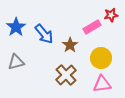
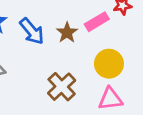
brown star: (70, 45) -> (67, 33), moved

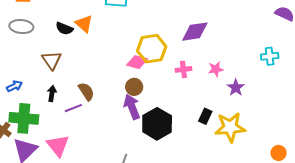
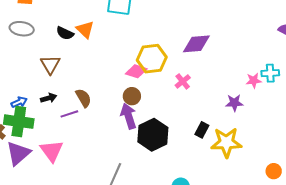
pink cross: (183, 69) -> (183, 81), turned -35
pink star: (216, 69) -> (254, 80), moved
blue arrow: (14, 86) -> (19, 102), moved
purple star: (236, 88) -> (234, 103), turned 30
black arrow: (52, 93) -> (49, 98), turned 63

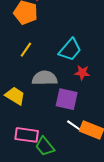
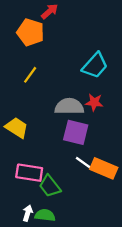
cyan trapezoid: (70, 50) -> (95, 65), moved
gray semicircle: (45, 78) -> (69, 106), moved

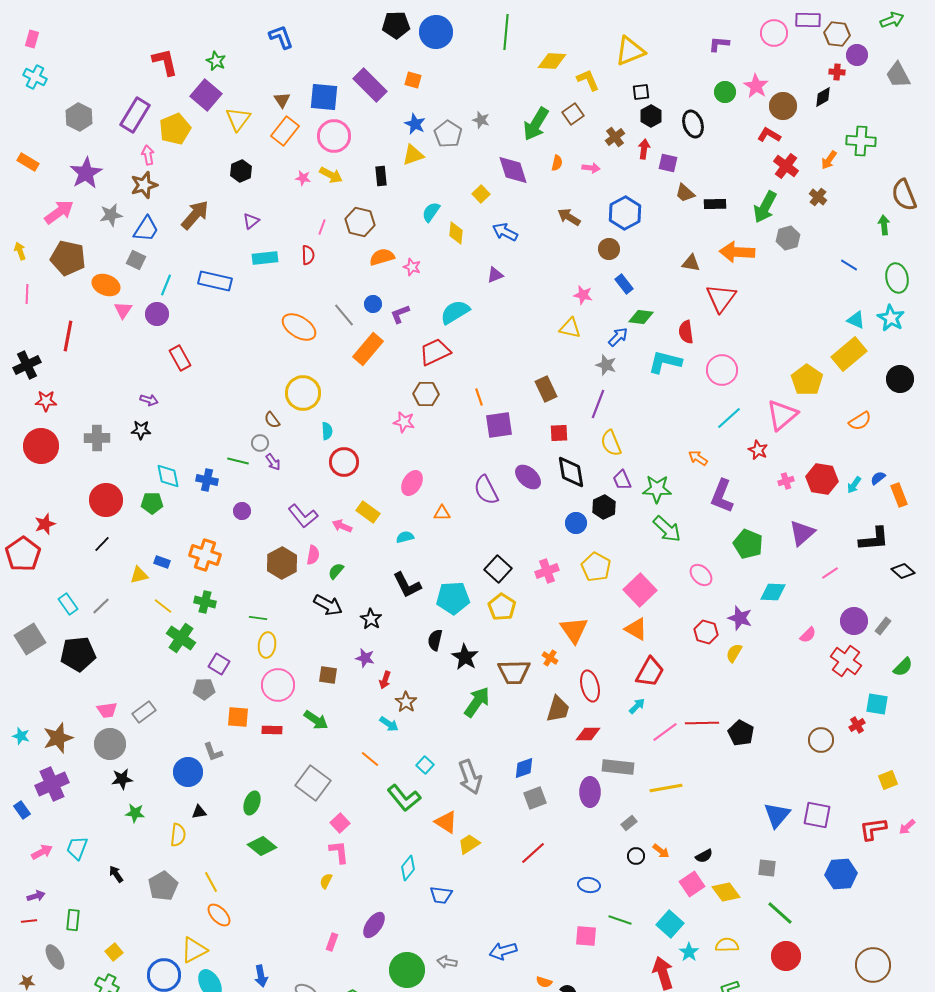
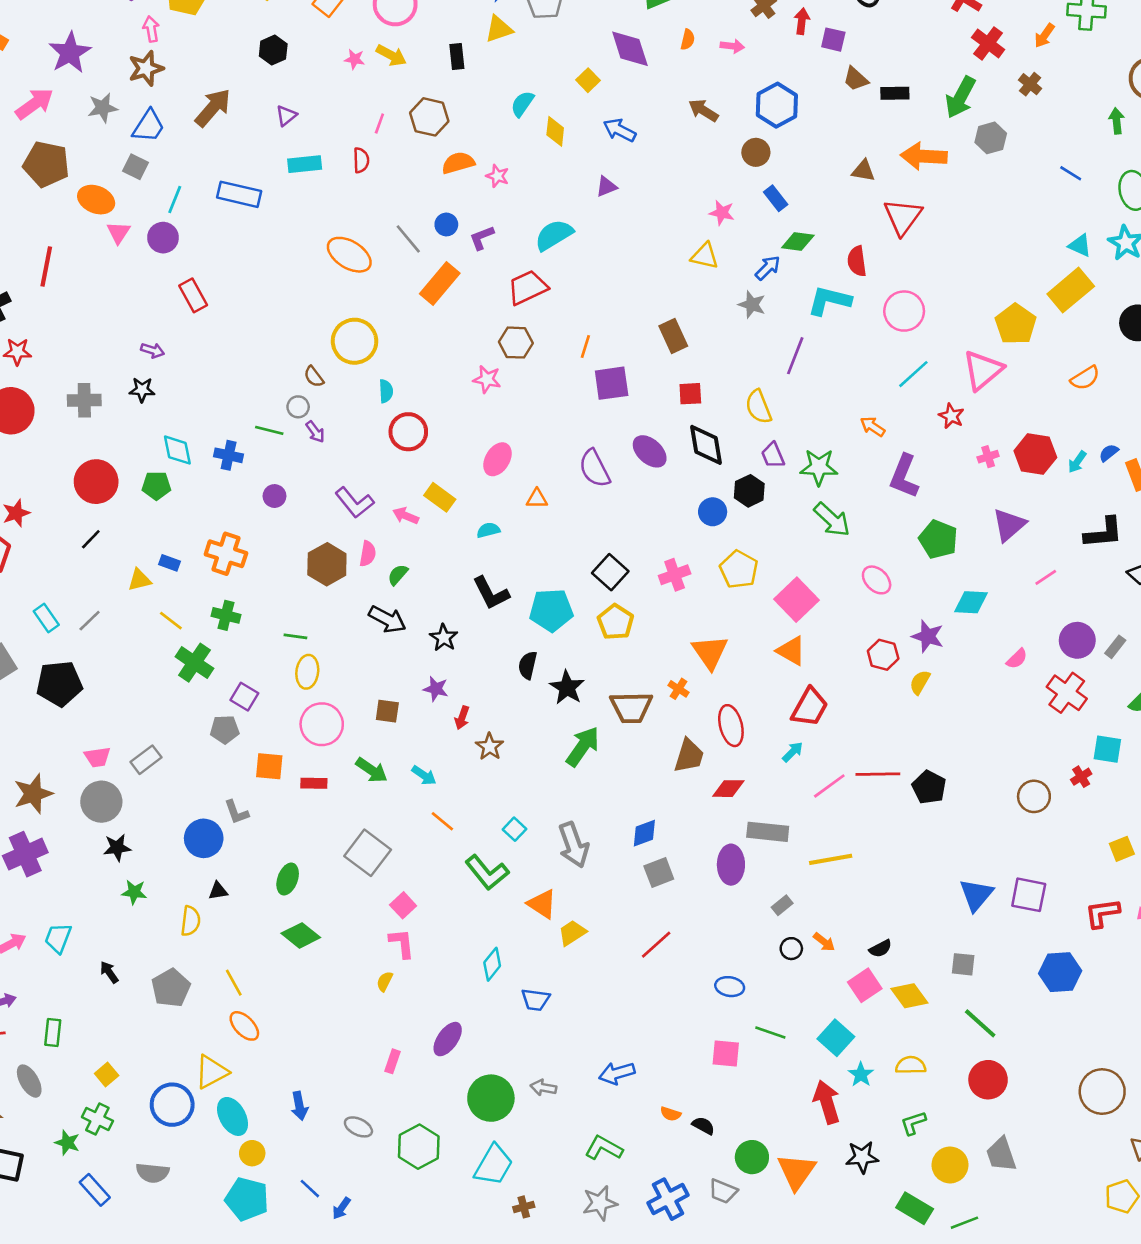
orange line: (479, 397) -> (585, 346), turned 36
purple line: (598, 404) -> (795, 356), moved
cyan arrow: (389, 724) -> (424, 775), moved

- - - - -

Reproduce every line from the listing above that holds the word "moved".

brown star: (70, 45) -> (67, 33), moved
pink star: (216, 69) -> (254, 80), moved
blue arrow: (14, 86) -> (19, 102), moved
cyan trapezoid: (70, 50) -> (95, 65), moved
gray semicircle: (45, 78) -> (69, 106), moved
purple line: (598, 404) -> (795, 356), moved
cyan arrow: (389, 724) -> (424, 775), moved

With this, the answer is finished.